__Problem to work on__: Transcribe every line of the listing below without any deviation.

__Task material__:
########################################

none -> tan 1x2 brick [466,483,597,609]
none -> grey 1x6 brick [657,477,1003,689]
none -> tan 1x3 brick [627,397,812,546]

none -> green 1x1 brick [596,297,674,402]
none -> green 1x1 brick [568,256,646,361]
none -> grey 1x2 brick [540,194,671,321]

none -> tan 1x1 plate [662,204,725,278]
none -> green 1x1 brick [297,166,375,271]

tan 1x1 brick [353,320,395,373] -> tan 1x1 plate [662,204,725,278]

########################################

__Your response__:
none -> tan 1x2 brick [466,483,597,609]
none -> grey 1x6 brick [657,477,1003,689]
none -> tan 1x3 brick [627,397,812,546]

none -> green 1x1 brick [596,297,674,402]
none -> green 1x1 brick [568,256,646,361]
none -> grey 1x2 brick [540,194,671,321]

none -> tan 1x1 plate [662,204,725,278]
none -> green 1x1 brick [297,166,375,271]

tan 1x1 brick [353,320,395,373] -> tan 1x1 plate [662,204,725,278]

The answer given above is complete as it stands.